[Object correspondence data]

[Start of Attachment]

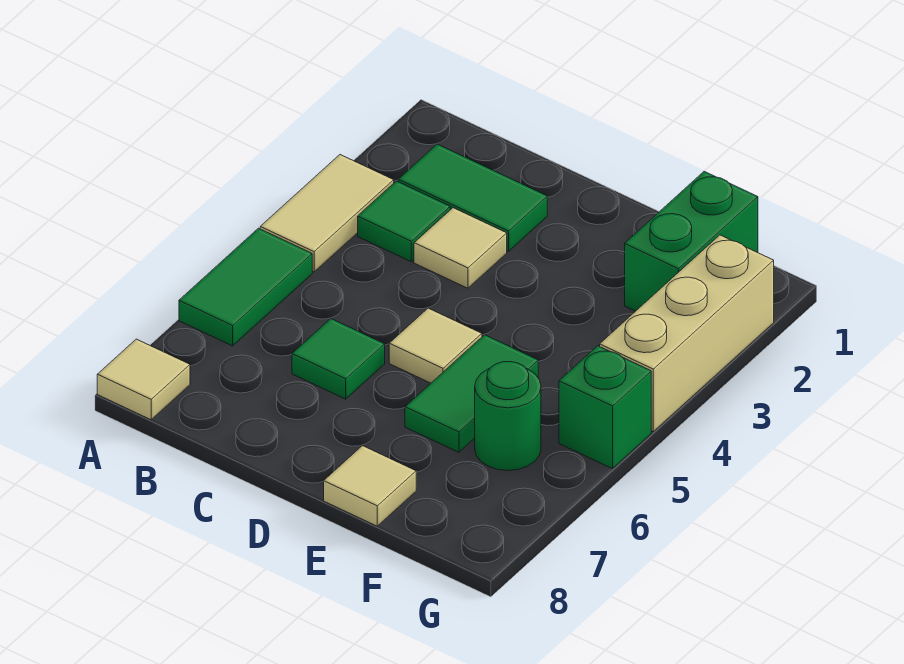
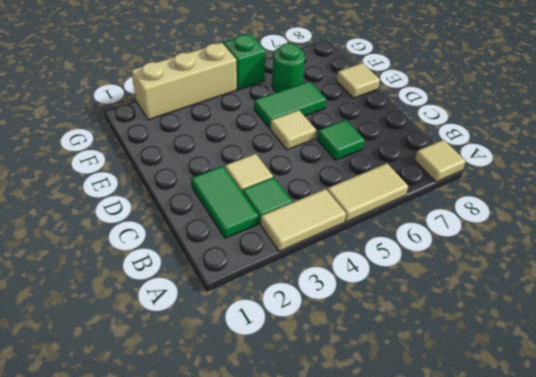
green tile A5:A6 level 1 -> tan tile A5:A6 level 1
green brick F1:F2 level 1 -> none

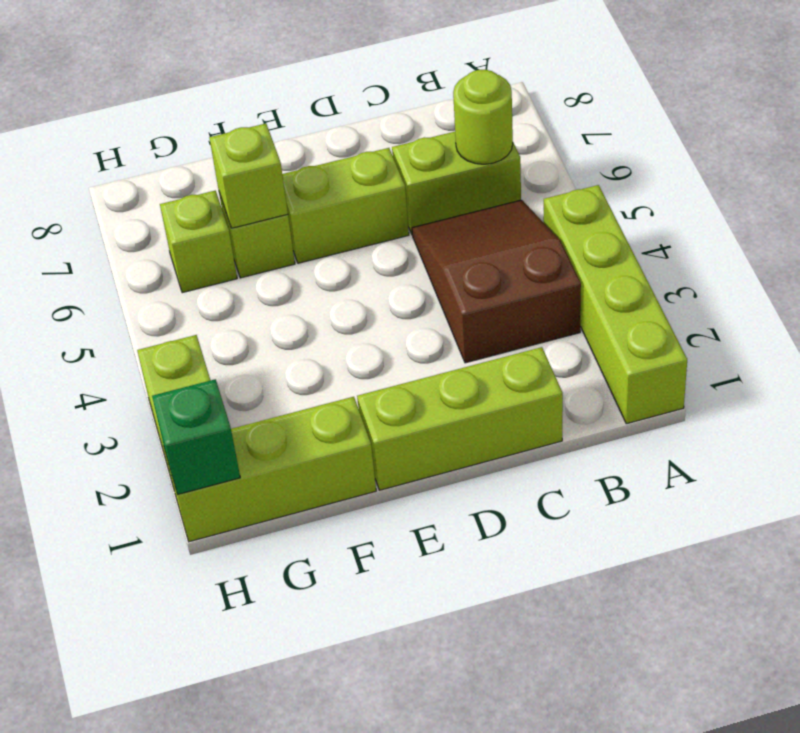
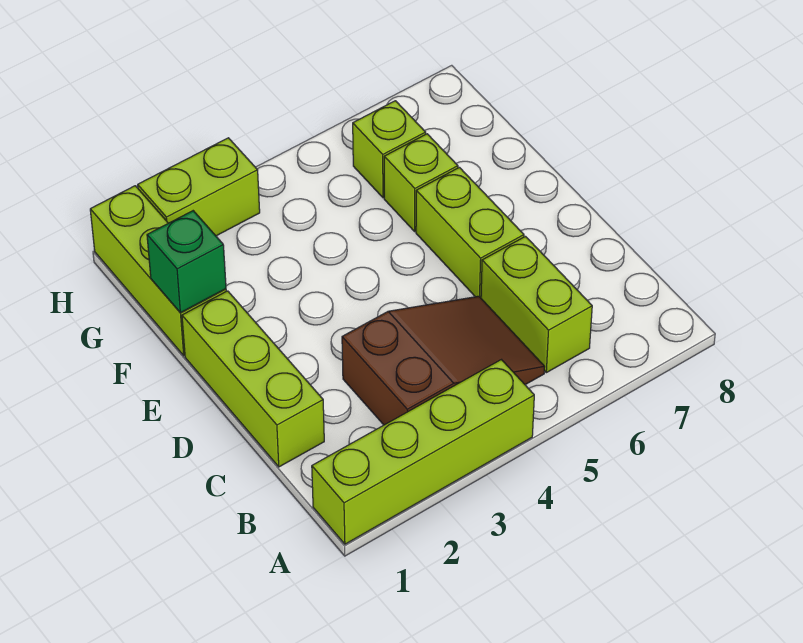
lime round brick B6 level 2 -> none
lime brick F6 level 2 -> none
green brick H1 level 2 -> green brick F1 level 2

[End of Attachment]

**WORK REQUEST:** Where a line of the data above includes the string "none", pull it out.

**ANSWER TO THIS TASK:**
green brick F1:F2 level 1 -> none
lime round brick B6 level 2 -> none
lime brick F6 level 2 -> none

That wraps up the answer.